— What you are asked to do —
Keeping every word and mark, copy all of the data.

-- Extracted material follows --

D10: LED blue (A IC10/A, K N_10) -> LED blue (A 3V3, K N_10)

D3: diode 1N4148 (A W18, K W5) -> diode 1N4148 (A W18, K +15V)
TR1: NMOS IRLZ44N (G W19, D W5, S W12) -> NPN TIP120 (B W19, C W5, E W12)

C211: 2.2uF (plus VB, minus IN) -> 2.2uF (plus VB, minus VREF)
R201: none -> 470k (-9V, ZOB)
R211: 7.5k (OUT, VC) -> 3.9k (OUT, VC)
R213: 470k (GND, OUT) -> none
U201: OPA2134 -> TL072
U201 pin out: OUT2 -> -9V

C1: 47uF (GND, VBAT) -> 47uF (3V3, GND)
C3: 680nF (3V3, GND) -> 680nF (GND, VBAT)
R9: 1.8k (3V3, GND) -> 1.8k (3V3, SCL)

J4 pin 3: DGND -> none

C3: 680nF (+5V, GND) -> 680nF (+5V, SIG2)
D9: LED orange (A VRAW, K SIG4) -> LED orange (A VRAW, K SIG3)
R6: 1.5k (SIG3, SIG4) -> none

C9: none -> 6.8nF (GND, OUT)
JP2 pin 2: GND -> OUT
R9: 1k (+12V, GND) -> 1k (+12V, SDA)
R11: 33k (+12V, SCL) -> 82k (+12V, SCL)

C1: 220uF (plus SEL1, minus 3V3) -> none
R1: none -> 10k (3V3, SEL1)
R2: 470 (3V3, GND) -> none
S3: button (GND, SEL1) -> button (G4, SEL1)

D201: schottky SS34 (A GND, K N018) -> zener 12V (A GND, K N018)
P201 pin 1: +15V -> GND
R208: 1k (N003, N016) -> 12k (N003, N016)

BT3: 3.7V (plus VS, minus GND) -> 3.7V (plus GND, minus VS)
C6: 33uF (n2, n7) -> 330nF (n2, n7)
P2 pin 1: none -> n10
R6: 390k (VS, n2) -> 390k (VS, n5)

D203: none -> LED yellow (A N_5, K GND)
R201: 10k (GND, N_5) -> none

-- Extracted material concluded --

— Task solution —
D10: LED blue (A IC10/A, K N_10) -> LED blue (A 3V3, K N_10)

D3: diode 1N4148 (A W18, K W5) -> diode 1N4148 (A W18, K +15V)
TR1: NMOS IRLZ44N (G W19, D W5, S W12) -> NPN TIP120 (B W19, C W5, E W12)

C211: 2.2uF (plus VB, minus IN) -> 2.2uF (plus VB, minus VREF)
R201: none -> 470k (-9V, ZOB)
R211: 7.5k (OUT, VC) -> 3.9k (OUT, VC)
R213: 470k (GND, OUT) -> none
U201: OPA2134 -> TL072
U201 pin out: OUT2 -> -9V

C1: 47uF (GND, VBAT) -> 47uF (3V3, GND)
C3: 680nF (3V3, GND) -> 680nF (GND, VBAT)
R9: 1.8k (3V3, GND) -> 1.8k (3V3, SCL)

J4 pin 3: DGND -> none

C3: 680nF (+5V, GND) -> 680nF (+5V, SIG2)
D9: LED orange (A VRAW, K SIG4) -> LED orange (A VRAW, K SIG3)
R6: 1.5k (SIG3, SIG4) -> none

C9: none -> 6.8nF (GND, OUT)
JP2 pin 2: GND -> OUT
R9: 1k (+12V, GND) -> 1k (+12V, SDA)
R11: 33k (+12V, SCL) -> 82k (+12V, SCL)

C1: 220uF (plus SEL1, minus 3V3) -> none
R1: none -> 10k (3V3, SEL1)
R2: 470 (3V3, GND) -> none
S3: button (GND, SEL1) -> button (G4, SEL1)

D201: schottky SS34 (A GND, K N018) -> zener 12V (A GND, K N018)
P201 pin 1: +15V -> GND
R208: 1k (N003, N016) -> 12k (N003, N016)

BT3: 3.7V (plus VS, minus GND) -> 3.7V (plus GND, minus VS)
C6: 33uF (n2, n7) -> 330nF (n2, n7)
P2 pin 1: none -> n10
R6: 390k (VS, n2) -> 390k (VS, n5)

D203: none -> LED yellow (A N_5, K GND)
R201: 10k (GND, N_5) -> none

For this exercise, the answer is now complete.